WRITTEN EXERCISE ->
Switch "Skip" to "Exclude" in the rows from the first one through the row containing "road 4 (residential): [(351,147),(246,0)]", and reproduce those rows with everything else unchanged.

-- START OF GIVEN RECORDS --

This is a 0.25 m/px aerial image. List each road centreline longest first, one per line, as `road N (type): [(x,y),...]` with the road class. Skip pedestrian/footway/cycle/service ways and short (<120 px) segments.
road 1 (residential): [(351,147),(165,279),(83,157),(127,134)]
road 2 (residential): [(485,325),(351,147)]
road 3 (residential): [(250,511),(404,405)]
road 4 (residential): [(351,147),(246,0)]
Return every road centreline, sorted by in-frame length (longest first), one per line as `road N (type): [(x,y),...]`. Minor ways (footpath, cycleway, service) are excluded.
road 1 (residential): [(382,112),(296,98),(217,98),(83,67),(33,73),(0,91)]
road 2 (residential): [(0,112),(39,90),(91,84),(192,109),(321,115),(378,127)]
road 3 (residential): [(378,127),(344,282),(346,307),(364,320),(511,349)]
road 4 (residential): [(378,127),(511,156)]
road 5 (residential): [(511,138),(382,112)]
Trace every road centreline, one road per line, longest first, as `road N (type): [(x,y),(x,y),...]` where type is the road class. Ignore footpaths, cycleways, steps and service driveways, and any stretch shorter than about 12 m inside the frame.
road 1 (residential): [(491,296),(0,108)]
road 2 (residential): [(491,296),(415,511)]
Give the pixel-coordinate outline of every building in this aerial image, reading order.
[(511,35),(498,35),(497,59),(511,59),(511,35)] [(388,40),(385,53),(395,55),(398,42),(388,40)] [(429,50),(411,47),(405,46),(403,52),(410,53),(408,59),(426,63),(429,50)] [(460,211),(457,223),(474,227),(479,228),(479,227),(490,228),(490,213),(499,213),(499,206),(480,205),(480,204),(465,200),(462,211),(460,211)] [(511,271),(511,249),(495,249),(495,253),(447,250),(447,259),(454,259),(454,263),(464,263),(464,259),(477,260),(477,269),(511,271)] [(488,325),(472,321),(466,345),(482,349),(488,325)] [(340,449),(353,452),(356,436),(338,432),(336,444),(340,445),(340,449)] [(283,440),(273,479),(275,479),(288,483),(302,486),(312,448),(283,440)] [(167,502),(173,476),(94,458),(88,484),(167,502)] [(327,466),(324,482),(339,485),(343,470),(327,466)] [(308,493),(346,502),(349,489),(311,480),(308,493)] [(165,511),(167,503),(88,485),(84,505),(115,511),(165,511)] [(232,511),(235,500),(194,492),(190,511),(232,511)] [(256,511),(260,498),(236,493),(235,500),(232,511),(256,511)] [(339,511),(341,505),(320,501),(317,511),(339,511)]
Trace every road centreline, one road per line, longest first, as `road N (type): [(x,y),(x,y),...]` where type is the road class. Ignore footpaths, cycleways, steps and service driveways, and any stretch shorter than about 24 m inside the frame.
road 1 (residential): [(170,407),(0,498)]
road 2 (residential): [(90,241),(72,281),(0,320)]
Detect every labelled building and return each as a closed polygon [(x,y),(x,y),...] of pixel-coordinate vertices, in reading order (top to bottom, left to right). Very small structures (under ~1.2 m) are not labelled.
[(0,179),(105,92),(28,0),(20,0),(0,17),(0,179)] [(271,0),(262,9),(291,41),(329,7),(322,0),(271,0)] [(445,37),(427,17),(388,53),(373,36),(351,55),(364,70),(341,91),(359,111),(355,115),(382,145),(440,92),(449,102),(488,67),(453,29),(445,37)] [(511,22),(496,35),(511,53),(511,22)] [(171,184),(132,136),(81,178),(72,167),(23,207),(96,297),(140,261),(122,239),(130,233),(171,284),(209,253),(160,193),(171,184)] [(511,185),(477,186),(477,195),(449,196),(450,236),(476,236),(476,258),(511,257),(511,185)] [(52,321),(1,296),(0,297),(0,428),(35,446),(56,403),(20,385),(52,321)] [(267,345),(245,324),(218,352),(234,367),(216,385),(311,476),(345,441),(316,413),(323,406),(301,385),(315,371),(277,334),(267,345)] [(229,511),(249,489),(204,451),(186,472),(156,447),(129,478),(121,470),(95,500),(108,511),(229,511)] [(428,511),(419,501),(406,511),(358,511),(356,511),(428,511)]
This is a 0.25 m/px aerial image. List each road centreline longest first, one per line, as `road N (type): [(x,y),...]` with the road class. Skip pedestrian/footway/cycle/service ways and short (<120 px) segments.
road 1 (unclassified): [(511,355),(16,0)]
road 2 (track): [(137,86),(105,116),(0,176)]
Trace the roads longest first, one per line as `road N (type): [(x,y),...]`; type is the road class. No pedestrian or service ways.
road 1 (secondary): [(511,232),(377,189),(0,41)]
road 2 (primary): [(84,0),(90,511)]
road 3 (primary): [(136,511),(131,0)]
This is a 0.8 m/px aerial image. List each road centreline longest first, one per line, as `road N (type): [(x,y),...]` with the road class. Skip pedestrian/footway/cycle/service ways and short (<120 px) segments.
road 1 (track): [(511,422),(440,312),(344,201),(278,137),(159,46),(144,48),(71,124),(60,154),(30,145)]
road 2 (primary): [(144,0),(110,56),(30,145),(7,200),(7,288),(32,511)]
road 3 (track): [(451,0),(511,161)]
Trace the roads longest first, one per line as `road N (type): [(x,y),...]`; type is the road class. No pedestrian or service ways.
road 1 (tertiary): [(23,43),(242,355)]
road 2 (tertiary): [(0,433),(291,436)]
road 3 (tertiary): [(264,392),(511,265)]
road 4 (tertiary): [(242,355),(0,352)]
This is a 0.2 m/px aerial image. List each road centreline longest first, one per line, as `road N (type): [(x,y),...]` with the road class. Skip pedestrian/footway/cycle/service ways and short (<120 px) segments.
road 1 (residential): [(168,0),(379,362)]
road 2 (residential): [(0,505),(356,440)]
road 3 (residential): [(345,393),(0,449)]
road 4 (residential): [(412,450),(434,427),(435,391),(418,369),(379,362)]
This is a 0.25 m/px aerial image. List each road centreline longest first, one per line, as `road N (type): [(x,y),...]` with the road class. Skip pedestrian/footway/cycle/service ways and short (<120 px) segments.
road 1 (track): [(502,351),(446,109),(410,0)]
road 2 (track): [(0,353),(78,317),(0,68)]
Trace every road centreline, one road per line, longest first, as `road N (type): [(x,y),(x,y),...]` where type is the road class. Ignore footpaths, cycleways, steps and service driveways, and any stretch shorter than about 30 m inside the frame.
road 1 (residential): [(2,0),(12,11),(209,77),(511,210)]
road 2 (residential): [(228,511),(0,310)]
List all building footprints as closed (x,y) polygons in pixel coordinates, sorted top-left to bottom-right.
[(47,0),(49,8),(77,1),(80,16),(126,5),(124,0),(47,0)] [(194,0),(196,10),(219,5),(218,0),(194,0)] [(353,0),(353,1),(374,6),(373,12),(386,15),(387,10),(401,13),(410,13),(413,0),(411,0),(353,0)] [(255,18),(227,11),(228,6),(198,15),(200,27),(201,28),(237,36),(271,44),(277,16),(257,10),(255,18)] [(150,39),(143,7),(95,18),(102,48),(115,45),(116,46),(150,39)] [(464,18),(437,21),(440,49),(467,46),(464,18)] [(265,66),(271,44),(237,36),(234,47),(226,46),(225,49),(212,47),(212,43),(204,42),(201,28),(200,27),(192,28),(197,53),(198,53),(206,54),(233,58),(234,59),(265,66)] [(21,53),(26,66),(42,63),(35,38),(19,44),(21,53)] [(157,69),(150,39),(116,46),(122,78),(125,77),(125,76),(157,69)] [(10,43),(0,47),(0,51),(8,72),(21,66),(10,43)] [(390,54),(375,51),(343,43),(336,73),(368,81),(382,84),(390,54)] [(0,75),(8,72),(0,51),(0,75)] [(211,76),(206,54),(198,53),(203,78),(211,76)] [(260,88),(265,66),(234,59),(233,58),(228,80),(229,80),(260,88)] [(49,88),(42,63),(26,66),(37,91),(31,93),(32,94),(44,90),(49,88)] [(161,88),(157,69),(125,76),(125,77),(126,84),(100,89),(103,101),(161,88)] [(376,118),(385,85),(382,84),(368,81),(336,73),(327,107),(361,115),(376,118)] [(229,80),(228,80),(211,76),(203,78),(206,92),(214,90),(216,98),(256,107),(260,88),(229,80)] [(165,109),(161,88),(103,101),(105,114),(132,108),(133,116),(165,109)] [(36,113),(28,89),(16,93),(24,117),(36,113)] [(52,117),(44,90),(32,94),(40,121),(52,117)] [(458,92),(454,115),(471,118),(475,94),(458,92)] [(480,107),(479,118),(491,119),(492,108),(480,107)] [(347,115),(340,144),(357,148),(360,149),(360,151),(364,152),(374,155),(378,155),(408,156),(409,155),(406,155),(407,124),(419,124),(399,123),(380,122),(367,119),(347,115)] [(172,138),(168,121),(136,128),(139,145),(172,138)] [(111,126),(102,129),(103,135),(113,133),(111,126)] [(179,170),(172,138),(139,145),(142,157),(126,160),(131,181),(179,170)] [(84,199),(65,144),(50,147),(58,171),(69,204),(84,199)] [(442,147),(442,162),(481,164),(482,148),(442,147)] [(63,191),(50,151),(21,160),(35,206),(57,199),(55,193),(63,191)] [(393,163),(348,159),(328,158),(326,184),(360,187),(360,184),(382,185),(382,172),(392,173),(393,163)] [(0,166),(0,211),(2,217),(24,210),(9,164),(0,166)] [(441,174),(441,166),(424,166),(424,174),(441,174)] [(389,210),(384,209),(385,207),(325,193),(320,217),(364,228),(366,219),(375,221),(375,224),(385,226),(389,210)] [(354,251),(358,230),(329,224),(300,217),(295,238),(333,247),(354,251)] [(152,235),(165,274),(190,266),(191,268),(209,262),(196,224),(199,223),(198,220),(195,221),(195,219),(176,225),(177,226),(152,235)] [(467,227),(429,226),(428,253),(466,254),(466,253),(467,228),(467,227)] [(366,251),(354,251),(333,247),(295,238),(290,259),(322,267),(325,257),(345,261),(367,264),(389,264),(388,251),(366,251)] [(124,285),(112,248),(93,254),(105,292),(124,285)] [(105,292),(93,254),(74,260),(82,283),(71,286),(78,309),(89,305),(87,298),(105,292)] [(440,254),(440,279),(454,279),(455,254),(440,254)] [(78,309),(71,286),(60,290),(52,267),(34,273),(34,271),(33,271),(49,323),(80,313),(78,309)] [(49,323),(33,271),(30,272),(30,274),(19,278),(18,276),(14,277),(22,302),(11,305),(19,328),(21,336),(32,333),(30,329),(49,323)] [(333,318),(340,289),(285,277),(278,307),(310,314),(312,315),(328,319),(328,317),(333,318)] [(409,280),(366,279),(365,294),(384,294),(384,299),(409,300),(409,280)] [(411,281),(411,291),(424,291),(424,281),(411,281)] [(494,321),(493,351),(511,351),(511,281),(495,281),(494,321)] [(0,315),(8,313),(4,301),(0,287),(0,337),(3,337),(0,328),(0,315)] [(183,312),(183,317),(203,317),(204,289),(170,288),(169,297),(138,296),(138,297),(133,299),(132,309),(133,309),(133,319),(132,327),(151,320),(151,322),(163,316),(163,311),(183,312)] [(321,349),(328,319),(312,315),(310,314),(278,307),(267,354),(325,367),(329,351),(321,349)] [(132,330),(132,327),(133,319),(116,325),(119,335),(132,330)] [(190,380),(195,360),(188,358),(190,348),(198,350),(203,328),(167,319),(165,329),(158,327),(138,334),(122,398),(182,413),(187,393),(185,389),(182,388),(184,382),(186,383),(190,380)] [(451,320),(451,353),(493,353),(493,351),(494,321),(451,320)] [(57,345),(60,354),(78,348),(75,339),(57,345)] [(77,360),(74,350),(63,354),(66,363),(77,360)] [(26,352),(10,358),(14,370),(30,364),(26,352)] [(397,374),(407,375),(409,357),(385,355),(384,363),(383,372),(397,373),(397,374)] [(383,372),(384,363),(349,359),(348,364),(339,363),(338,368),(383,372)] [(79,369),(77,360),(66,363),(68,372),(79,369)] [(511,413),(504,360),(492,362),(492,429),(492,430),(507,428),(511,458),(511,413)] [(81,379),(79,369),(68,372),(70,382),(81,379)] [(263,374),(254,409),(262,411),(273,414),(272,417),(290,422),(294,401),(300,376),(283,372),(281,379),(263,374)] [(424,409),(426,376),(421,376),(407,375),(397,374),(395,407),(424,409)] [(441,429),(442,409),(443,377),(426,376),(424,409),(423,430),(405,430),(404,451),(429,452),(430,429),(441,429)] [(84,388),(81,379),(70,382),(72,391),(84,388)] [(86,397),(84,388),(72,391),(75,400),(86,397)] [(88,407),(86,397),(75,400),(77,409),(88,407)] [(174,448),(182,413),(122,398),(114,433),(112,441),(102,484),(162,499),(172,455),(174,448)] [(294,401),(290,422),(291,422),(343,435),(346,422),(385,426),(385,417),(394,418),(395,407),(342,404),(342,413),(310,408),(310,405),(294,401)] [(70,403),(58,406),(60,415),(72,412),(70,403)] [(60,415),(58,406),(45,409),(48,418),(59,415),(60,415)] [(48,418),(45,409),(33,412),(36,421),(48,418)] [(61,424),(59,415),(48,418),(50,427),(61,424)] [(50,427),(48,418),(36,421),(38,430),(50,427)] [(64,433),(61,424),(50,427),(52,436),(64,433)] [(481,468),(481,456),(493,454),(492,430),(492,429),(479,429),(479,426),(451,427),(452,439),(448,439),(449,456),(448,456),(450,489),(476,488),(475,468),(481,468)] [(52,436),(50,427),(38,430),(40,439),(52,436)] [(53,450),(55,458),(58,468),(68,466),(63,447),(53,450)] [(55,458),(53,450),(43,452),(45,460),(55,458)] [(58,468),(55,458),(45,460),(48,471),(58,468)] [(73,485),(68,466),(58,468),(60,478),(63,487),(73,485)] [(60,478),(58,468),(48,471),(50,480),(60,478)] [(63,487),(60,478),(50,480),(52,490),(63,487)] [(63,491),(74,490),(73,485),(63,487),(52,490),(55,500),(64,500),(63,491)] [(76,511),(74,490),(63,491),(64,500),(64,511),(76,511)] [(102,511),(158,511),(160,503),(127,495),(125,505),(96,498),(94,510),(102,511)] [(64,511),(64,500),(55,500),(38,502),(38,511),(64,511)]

-- END OF GIVEN RECORDS --

ANSWER TO THIS TASK ->
This is a 0.25 m/px aerial image. List each road centreline longest first, one per line, as `road N (type): [(x,y),...]` with the road class. Exclude pedestrian/footway/cycle/service ways and short (<120 px) segments.
road 1 (residential): [(351,147),(165,279),(83,157),(127,134)]
road 2 (residential): [(485,325),(351,147)]
road 3 (residential): [(250,511),(404,405)]
road 4 (residential): [(351,147),(246,0)]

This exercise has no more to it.